(INPUT FOR THIS TASK)

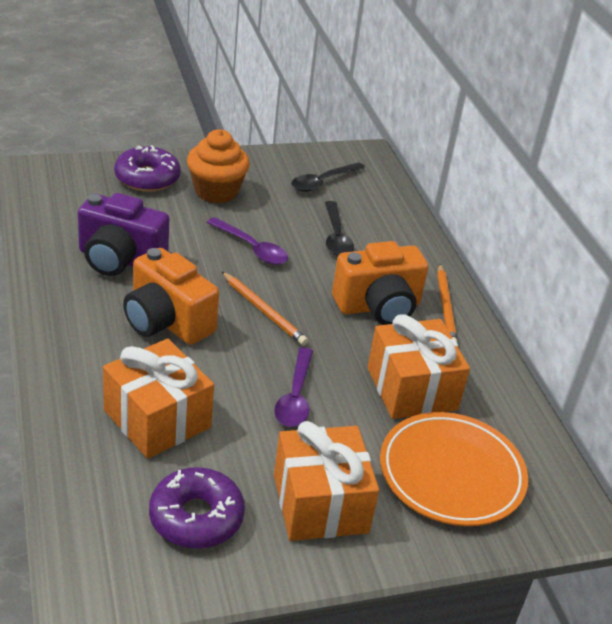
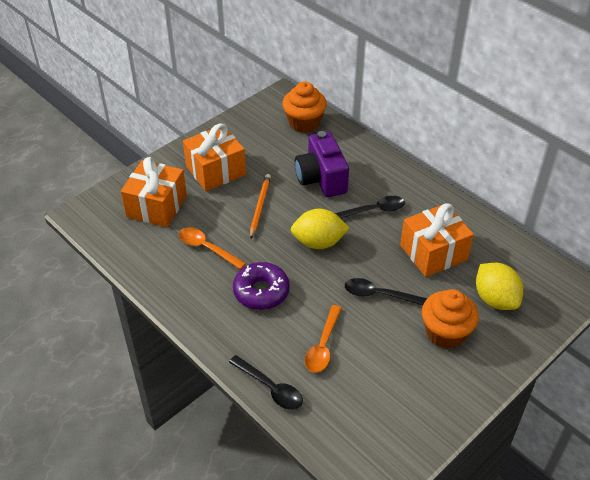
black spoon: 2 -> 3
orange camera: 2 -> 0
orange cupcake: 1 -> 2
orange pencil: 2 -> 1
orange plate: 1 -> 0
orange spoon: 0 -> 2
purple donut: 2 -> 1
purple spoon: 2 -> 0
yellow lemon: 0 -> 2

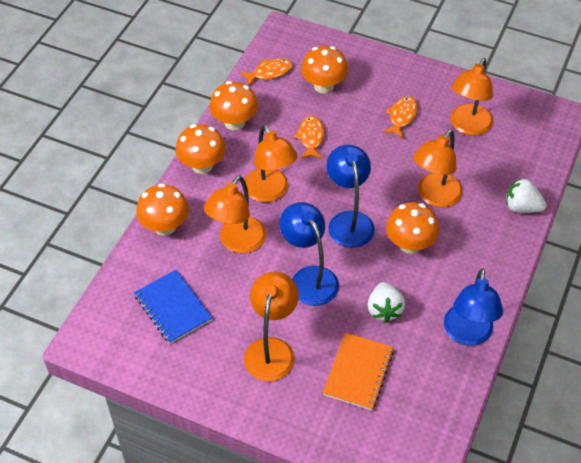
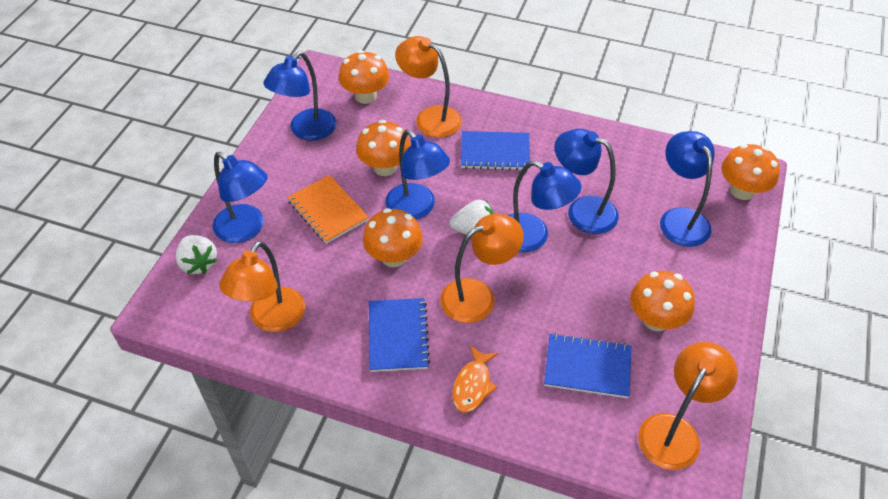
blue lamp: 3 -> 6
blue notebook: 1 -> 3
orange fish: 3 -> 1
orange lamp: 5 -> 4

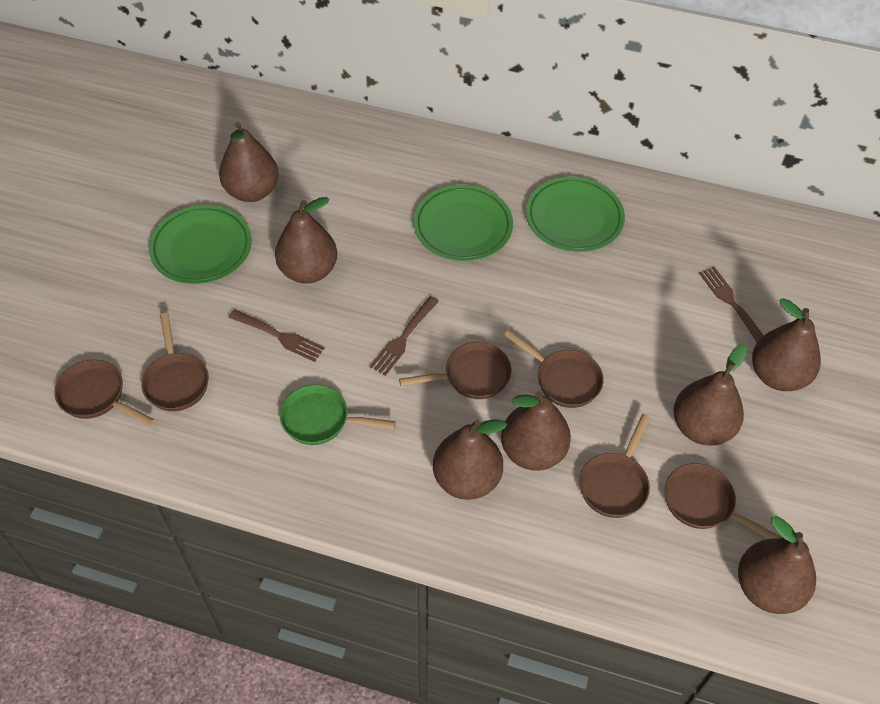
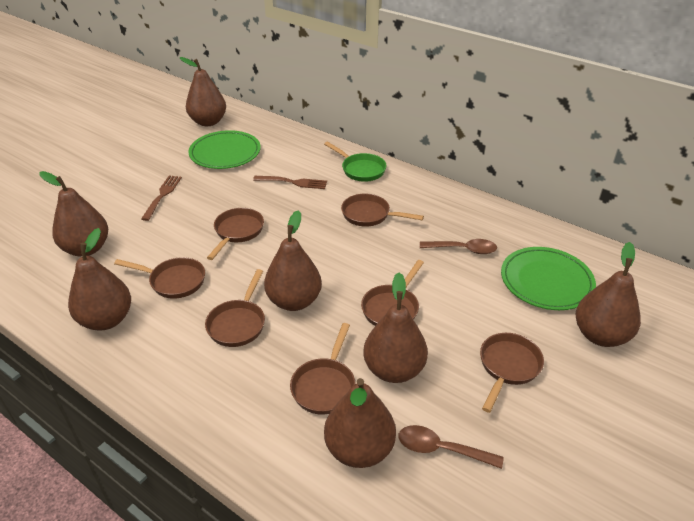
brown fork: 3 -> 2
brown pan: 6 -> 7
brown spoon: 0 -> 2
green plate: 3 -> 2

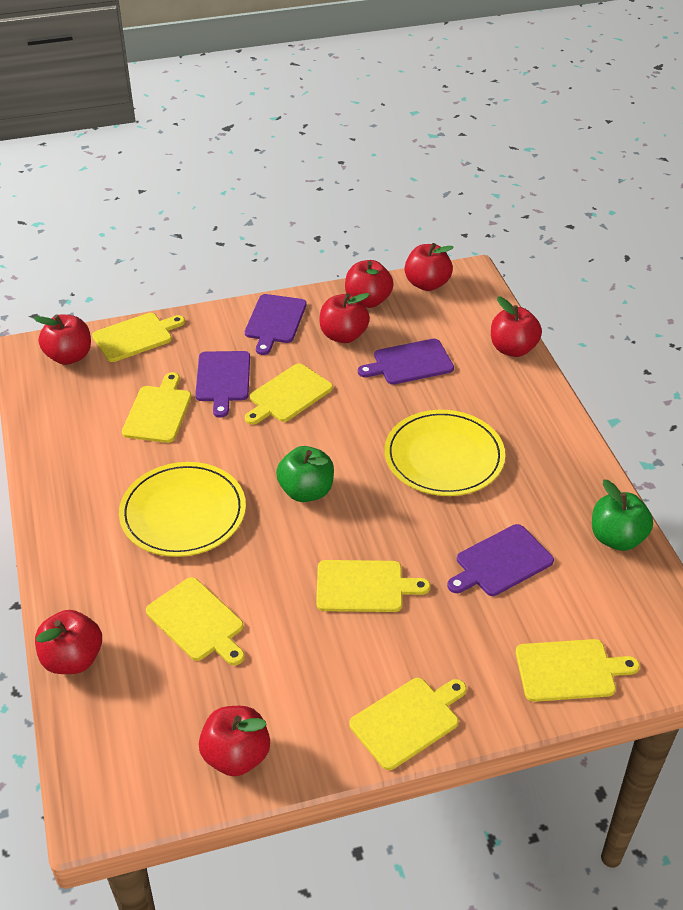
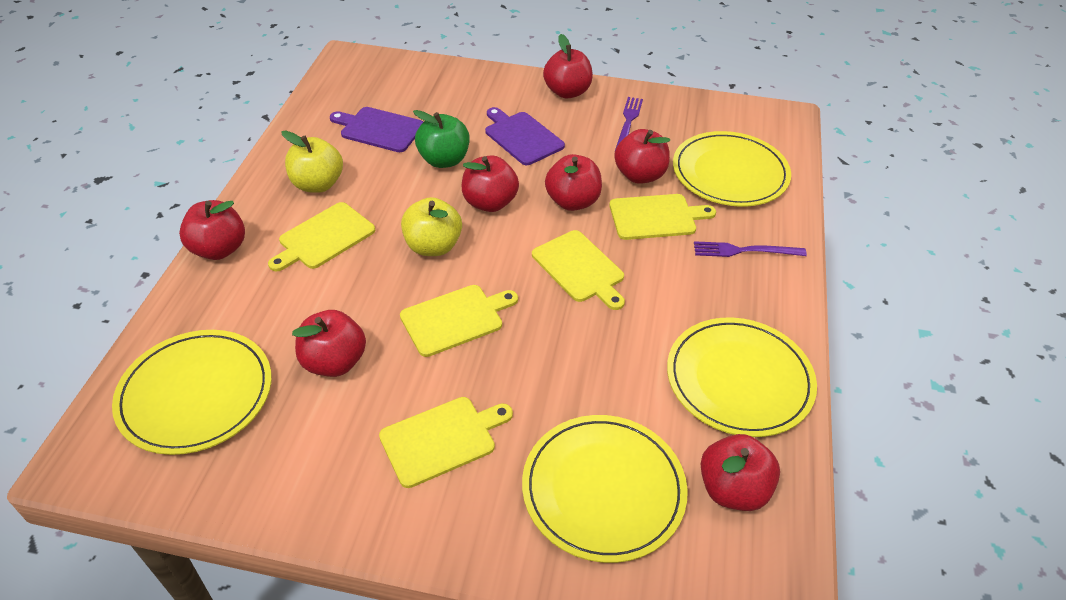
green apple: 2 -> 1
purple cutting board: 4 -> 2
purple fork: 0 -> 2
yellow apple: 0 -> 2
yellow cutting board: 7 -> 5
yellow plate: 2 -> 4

(End INPUT FOR THIS TASK)

◆ WORK REQUIRED: Where a line of the listing holds "yellow", show that line.

◆ RESULT:
yellow lemon: 0 -> 2
yellow apple: 0 -> 2
yellow cutting board: 7 -> 5
yellow plate: 2 -> 4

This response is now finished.